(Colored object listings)

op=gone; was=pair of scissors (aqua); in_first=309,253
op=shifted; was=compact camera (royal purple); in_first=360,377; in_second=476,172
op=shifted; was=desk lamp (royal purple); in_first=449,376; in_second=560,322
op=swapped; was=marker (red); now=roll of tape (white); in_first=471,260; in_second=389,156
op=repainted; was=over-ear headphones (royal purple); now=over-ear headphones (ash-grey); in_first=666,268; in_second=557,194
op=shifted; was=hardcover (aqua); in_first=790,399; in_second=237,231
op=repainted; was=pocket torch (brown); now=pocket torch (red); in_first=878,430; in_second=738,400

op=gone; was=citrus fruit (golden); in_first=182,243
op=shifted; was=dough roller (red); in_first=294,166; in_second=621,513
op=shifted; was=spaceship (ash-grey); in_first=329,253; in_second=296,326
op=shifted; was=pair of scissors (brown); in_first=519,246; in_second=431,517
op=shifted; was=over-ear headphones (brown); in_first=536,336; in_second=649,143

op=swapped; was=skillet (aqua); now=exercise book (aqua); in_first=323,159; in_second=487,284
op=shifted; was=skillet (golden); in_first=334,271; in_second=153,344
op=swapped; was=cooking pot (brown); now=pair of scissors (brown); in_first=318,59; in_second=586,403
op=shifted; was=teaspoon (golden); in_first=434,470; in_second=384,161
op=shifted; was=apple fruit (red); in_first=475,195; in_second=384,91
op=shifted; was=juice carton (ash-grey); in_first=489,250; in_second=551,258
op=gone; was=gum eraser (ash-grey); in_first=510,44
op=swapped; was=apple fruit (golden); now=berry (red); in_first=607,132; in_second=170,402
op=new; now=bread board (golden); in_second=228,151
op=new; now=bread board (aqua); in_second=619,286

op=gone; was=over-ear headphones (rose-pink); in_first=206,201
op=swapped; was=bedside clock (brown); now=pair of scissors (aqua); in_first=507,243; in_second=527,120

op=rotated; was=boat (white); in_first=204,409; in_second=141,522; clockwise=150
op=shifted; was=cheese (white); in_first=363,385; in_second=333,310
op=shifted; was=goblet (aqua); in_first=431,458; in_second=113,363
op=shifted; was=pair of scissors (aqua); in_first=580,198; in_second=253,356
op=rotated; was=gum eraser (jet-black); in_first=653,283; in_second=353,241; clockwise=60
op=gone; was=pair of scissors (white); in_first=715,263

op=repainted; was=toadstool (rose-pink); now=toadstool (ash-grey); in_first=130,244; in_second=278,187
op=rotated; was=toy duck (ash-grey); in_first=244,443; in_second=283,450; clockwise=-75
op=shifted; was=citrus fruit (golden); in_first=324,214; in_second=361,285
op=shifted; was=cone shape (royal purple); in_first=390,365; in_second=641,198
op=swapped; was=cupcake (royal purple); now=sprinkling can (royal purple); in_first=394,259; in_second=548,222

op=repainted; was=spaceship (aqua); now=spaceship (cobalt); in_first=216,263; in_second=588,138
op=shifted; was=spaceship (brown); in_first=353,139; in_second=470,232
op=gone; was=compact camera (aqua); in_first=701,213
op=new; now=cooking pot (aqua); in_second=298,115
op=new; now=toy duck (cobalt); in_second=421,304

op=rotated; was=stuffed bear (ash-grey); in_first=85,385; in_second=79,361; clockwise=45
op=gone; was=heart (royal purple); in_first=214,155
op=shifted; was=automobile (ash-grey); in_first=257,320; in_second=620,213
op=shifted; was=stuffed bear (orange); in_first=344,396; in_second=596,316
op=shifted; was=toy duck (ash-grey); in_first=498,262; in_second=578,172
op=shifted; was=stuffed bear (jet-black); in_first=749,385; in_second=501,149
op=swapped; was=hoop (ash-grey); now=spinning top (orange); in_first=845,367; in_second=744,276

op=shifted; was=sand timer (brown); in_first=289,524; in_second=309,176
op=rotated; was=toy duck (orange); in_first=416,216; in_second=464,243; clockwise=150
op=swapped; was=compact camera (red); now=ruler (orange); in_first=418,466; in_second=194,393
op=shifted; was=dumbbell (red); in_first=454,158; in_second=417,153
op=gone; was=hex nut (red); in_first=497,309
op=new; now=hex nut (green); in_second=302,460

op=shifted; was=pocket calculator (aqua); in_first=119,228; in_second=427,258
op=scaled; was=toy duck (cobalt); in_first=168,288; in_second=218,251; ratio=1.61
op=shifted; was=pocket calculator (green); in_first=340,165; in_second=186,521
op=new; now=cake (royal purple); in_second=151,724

--- Prompt ---
Each line in the records above must be returned exactly as it stands.

--- Output for this task ---
op=gone; was=pair of scissors (aqua); in_first=309,253
op=shifted; was=compact camera (royal purple); in_first=360,377; in_second=476,172
op=shifted; was=desk lamp (royal purple); in_first=449,376; in_second=560,322
op=swapped; was=marker (red); now=roll of tape (white); in_first=471,260; in_second=389,156
op=repainted; was=over-ear headphones (royal purple); now=over-ear headphones (ash-grey); in_first=666,268; in_second=557,194
op=shifted; was=hardcover (aqua); in_first=790,399; in_second=237,231
op=repainted; was=pocket torch (brown); now=pocket torch (red); in_first=878,430; in_second=738,400

op=gone; was=citrus fruit (golden); in_first=182,243
op=shifted; was=dough roller (red); in_first=294,166; in_second=621,513
op=shifted; was=spaceship (ash-grey); in_first=329,253; in_second=296,326
op=shifted; was=pair of scissors (brown); in_first=519,246; in_second=431,517
op=shifted; was=over-ear headphones (brown); in_first=536,336; in_second=649,143

op=swapped; was=skillet (aqua); now=exercise book (aqua); in_first=323,159; in_second=487,284
op=shifted; was=skillet (golden); in_first=334,271; in_second=153,344
op=swapped; was=cooking pot (brown); now=pair of scissors (brown); in_first=318,59; in_second=586,403
op=shifted; was=teaspoon (golden); in_first=434,470; in_second=384,161
op=shifted; was=apple fruit (red); in_first=475,195; in_second=384,91
op=shifted; was=juice carton (ash-grey); in_first=489,250; in_second=551,258
op=gone; was=gum eraser (ash-grey); in_first=510,44
op=swapped; was=apple fruit (golden); now=berry (red); in_first=607,132; in_second=170,402
op=new; now=bread board (golden); in_second=228,151
op=new; now=bread board (aqua); in_second=619,286

op=gone; was=over-ear headphones (rose-pink); in_first=206,201
op=swapped; was=bedside clock (brown); now=pair of scissors (aqua); in_first=507,243; in_second=527,120

op=rotated; was=boat (white); in_first=204,409; in_second=141,522; clockwise=150
op=shifted; was=cheese (white); in_first=363,385; in_second=333,310
op=shifted; was=goblet (aqua); in_first=431,458; in_second=113,363
op=shifted; was=pair of scissors (aqua); in_first=580,198; in_second=253,356
op=rotated; was=gum eraser (jet-black); in_first=653,283; in_second=353,241; clockwise=60
op=gone; was=pair of scissors (white); in_first=715,263

op=repainted; was=toadstool (rose-pink); now=toadstool (ash-grey); in_first=130,244; in_second=278,187
op=rotated; was=toy duck (ash-grey); in_first=244,443; in_second=283,450; clockwise=-75
op=shifted; was=citrus fruit (golden); in_first=324,214; in_second=361,285
op=shifted; was=cone shape (royal purple); in_first=390,365; in_second=641,198
op=swapped; was=cupcake (royal purple); now=sprinkling can (royal purple); in_first=394,259; in_second=548,222

op=repainted; was=spaceship (aqua); now=spaceship (cobalt); in_first=216,263; in_second=588,138
op=shifted; was=spaceship (brown); in_first=353,139; in_second=470,232
op=gone; was=compact camera (aqua); in_first=701,213
op=new; now=cooking pot (aqua); in_second=298,115
op=new; now=toy duck (cobalt); in_second=421,304

op=rotated; was=stuffed bear (ash-grey); in_first=85,385; in_second=79,361; clockwise=45
op=gone; was=heart (royal purple); in_first=214,155
op=shifted; was=automobile (ash-grey); in_first=257,320; in_second=620,213
op=shifted; was=stuffed bear (orange); in_first=344,396; in_second=596,316
op=shifted; was=toy duck (ash-grey); in_first=498,262; in_second=578,172
op=shifted; was=stuffed bear (jet-black); in_first=749,385; in_second=501,149
op=swapped; was=hoop (ash-grey); now=spinning top (orange); in_first=845,367; in_second=744,276

op=shifted; was=sand timer (brown); in_first=289,524; in_second=309,176
op=rotated; was=toy duck (orange); in_first=416,216; in_second=464,243; clockwise=150
op=swapped; was=compact camera (red); now=ruler (orange); in_first=418,466; in_second=194,393
op=shifted; was=dumbbell (red); in_first=454,158; in_second=417,153
op=gone; was=hex nut (red); in_first=497,309
op=new; now=hex nut (green); in_second=302,460

op=shifted; was=pocket calculator (aqua); in_first=119,228; in_second=427,258
op=scaled; was=toy duck (cobalt); in_first=168,288; in_second=218,251; ratio=1.61
op=shifted; was=pocket calculator (green); in_first=340,165; in_second=186,521
op=new; now=cake (royal purple); in_second=151,724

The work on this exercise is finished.